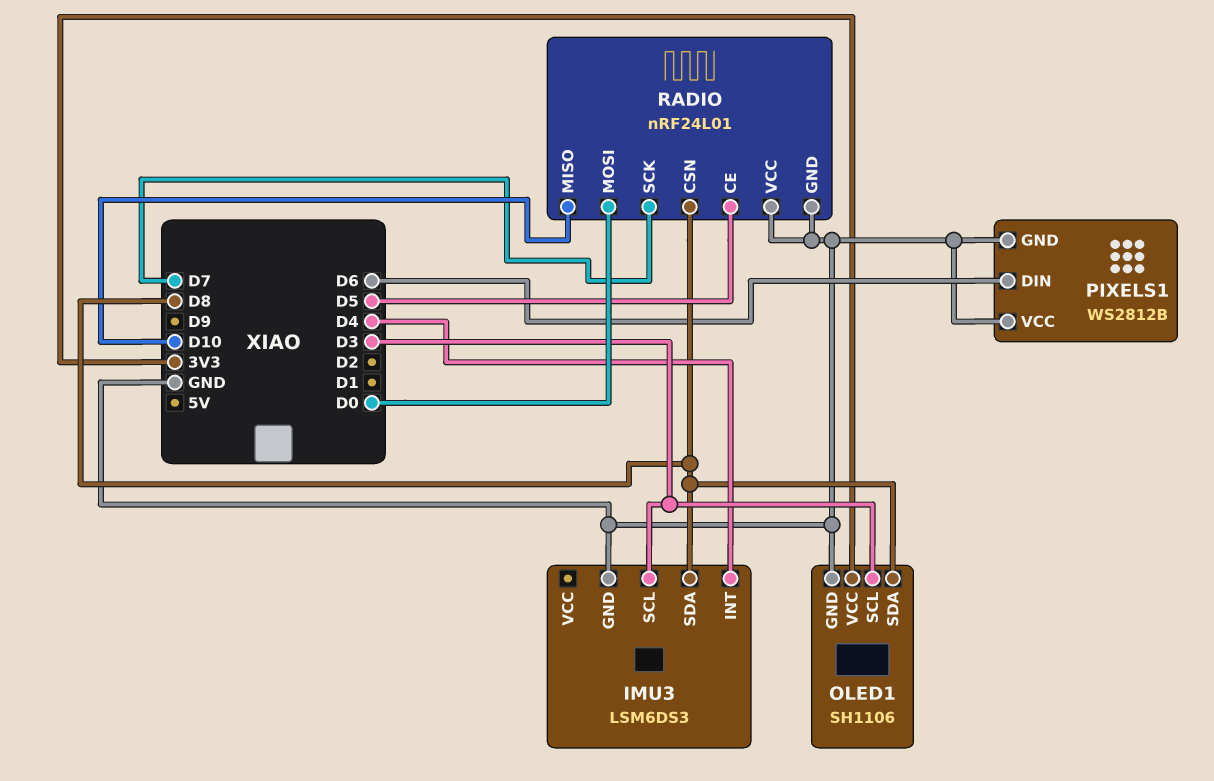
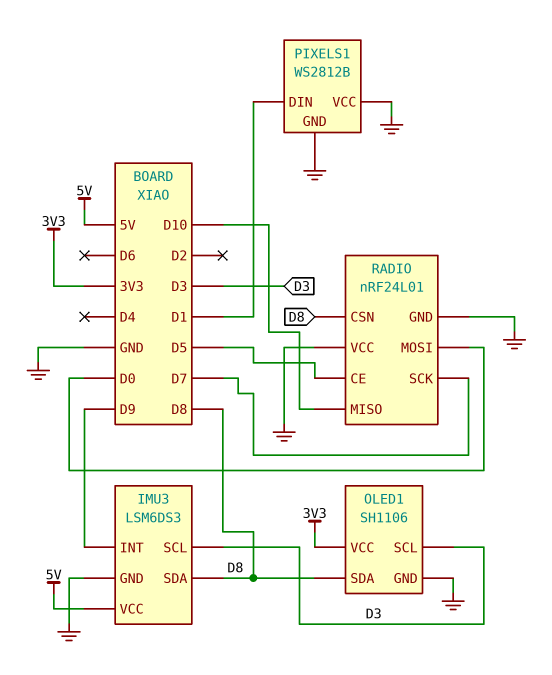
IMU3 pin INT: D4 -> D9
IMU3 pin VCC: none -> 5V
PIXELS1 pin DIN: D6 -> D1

········

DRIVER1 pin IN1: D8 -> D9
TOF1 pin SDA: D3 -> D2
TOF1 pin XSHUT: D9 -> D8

········

_WORK INSTRUCTION_
With the line holding "DRIVER1 pin IN1: D8 -> D9" as the first and the line holding "TOF1 pin XSHUT: D9 -> D8" as the last, please transcribe exactly the lines of the material above in that range and nothing else.

_EXERCISE RESULT_
DRIVER1 pin IN1: D8 -> D9
TOF1 pin SDA: D3 -> D2
TOF1 pin XSHUT: D9 -> D8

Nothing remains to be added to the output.